REQUIRED WORK ▸ Gather every line in the records below that contains the word "orange".

THE DATA ▸
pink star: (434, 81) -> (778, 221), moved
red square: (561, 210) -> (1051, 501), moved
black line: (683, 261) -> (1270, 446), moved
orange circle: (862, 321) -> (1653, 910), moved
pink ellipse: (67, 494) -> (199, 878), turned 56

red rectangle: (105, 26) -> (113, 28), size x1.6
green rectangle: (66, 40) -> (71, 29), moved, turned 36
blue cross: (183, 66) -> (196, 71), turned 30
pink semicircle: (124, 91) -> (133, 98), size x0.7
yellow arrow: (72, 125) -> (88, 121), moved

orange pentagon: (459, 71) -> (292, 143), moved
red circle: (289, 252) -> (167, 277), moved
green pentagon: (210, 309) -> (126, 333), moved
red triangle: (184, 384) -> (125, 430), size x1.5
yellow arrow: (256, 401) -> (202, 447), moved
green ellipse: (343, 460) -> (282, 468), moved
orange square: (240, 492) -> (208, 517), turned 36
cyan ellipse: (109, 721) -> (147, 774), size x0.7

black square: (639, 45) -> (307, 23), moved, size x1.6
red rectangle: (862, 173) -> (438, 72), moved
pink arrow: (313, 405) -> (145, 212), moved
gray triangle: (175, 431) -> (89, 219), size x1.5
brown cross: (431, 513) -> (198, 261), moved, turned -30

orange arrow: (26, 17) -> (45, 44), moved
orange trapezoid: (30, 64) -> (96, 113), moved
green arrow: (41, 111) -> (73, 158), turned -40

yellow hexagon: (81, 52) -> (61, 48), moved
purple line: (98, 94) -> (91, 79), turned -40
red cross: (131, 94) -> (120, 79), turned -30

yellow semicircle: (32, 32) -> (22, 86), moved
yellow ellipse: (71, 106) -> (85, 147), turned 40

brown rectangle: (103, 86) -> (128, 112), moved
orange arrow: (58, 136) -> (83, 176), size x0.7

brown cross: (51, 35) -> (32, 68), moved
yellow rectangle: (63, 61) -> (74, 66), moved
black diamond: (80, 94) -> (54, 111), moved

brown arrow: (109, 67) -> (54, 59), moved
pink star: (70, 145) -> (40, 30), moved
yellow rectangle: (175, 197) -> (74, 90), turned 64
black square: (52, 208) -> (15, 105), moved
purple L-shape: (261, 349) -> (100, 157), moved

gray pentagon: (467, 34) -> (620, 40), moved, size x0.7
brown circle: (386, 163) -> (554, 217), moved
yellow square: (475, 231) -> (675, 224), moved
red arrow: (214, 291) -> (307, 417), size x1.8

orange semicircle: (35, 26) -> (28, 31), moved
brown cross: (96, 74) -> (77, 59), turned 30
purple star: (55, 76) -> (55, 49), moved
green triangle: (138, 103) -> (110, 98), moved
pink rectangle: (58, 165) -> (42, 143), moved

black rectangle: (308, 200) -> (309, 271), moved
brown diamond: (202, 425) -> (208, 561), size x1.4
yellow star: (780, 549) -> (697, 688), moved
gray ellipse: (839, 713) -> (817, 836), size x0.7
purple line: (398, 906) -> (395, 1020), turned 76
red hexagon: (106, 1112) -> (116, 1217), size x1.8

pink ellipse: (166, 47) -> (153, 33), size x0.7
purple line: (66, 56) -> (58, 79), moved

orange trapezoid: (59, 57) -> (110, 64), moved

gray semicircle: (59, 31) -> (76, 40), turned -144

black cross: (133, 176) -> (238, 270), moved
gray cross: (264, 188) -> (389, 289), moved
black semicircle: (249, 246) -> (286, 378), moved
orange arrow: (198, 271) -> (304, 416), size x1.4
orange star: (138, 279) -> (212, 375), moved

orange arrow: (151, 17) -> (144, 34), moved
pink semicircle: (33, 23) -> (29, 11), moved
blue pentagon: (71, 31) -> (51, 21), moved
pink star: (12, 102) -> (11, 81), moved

SOLUTION FOR THIS TASK ▸
orange circle: (862, 321) -> (1653, 910), moved
orange pentagon: (459, 71) -> (292, 143), moved
orange square: (240, 492) -> (208, 517), turned 36
orange arrow: (26, 17) -> (45, 44), moved
orange trapezoid: (30, 64) -> (96, 113), moved
orange arrow: (58, 136) -> (83, 176), size x0.7
orange semicircle: (35, 26) -> (28, 31), moved
orange trapezoid: (59, 57) -> (110, 64), moved
orange arrow: (198, 271) -> (304, 416), size x1.4
orange star: (138, 279) -> (212, 375), moved
orange arrow: (151, 17) -> (144, 34), moved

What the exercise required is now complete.